▶ _Task directions_
Produce a faithful copy of every record below, without the pictures.

═════ Excerpted records ═════

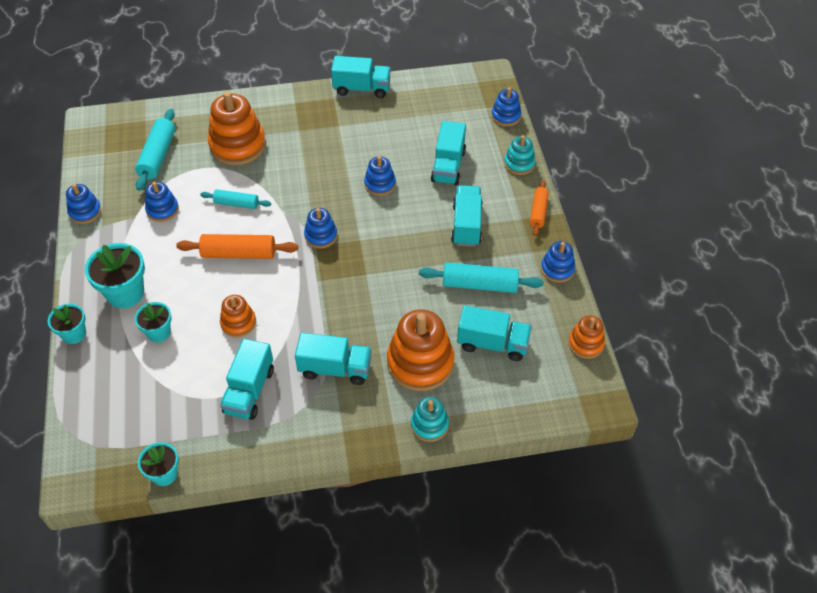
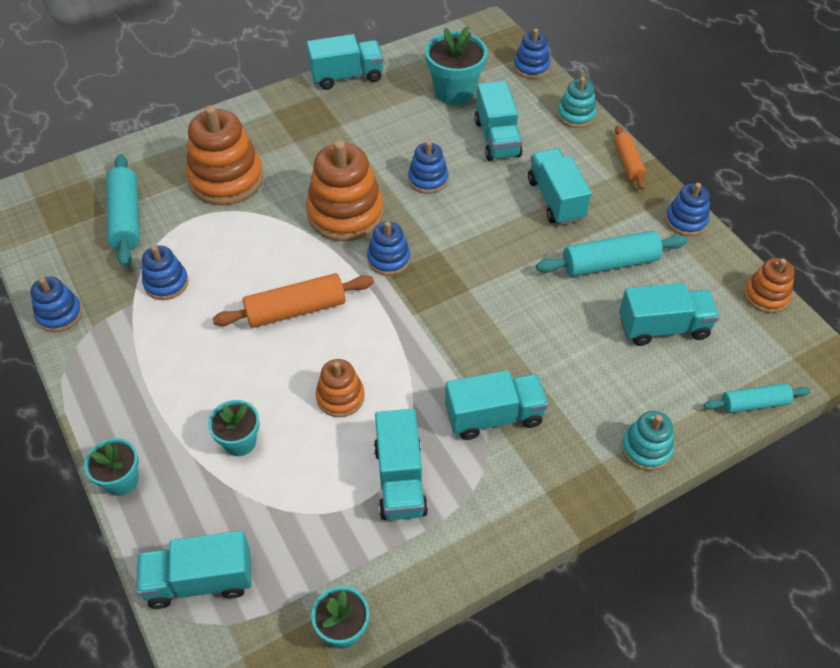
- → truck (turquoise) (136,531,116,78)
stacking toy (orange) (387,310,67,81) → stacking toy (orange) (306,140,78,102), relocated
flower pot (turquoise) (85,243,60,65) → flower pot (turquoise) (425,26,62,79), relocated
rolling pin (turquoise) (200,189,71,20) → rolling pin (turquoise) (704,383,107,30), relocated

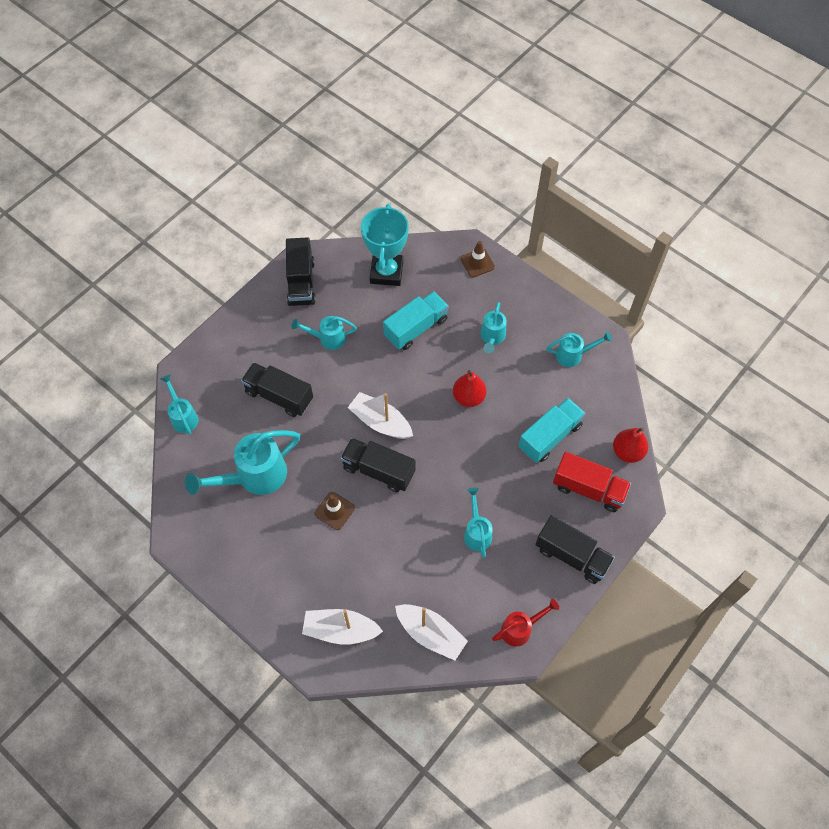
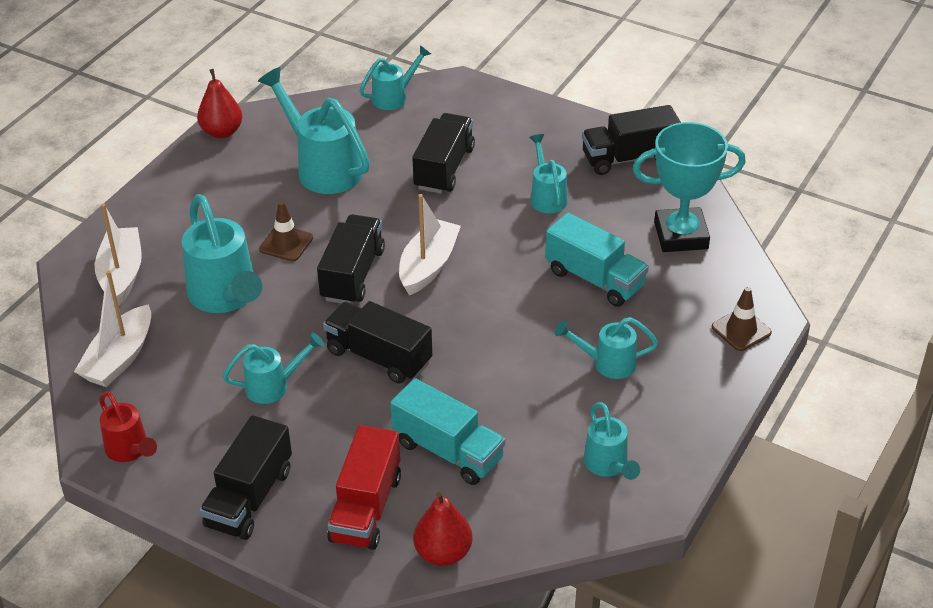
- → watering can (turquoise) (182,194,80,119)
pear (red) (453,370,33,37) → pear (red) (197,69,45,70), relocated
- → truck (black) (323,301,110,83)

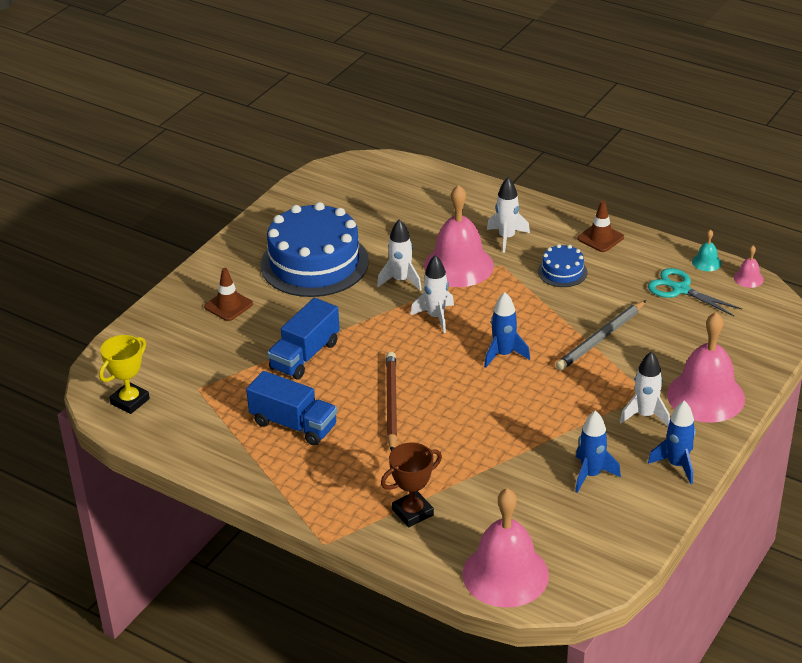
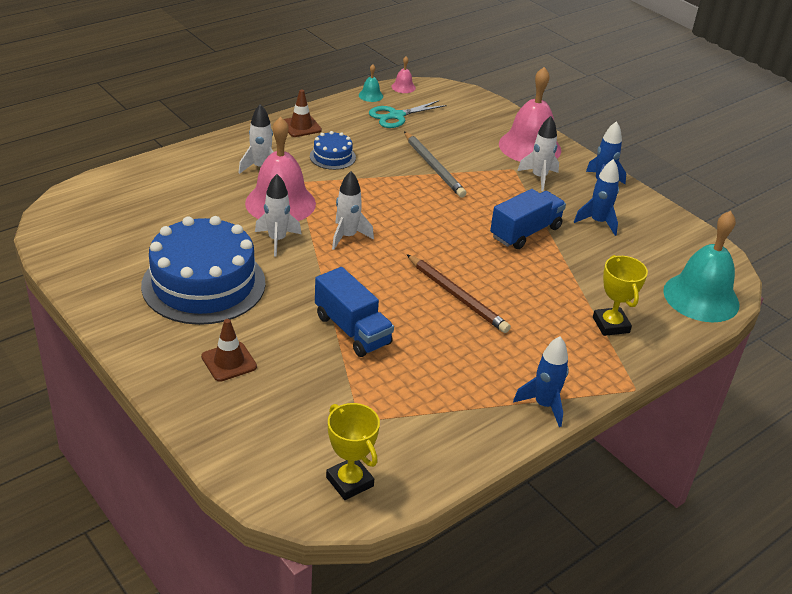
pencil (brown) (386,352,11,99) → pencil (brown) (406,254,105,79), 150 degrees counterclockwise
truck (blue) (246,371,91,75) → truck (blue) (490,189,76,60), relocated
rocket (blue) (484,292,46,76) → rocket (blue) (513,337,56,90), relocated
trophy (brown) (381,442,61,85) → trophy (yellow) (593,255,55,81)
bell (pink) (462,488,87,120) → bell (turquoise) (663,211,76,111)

═════

▶ _Result of the task_
- → truck (turquoise) (136,531,116,78)
stacking toy (orange) (387,310,67,81) → stacking toy (orange) (306,140,78,102), relocated
flower pot (turquoise) (85,243,60,65) → flower pot (turquoise) (425,26,62,79), relocated
rolling pin (turquoise) (200,189,71,20) → rolling pin (turquoise) (704,383,107,30), relocated

- → watering can (turquoise) (182,194,80,119)
pear (red) (453,370,33,37) → pear (red) (197,69,45,70), relocated
- → truck (black) (323,301,110,83)

pencil (brown) (386,352,11,99) → pencil (brown) (406,254,105,79), 150 degrees counterclockwise
truck (blue) (246,371,91,75) → truck (blue) (490,189,76,60), relocated
rocket (blue) (484,292,46,76) → rocket (blue) (513,337,56,90), relocated
trophy (brown) (381,442,61,85) → trophy (yellow) (593,255,55,81)
bell (pink) (462,488,87,120) → bell (turquoise) (663,211,76,111)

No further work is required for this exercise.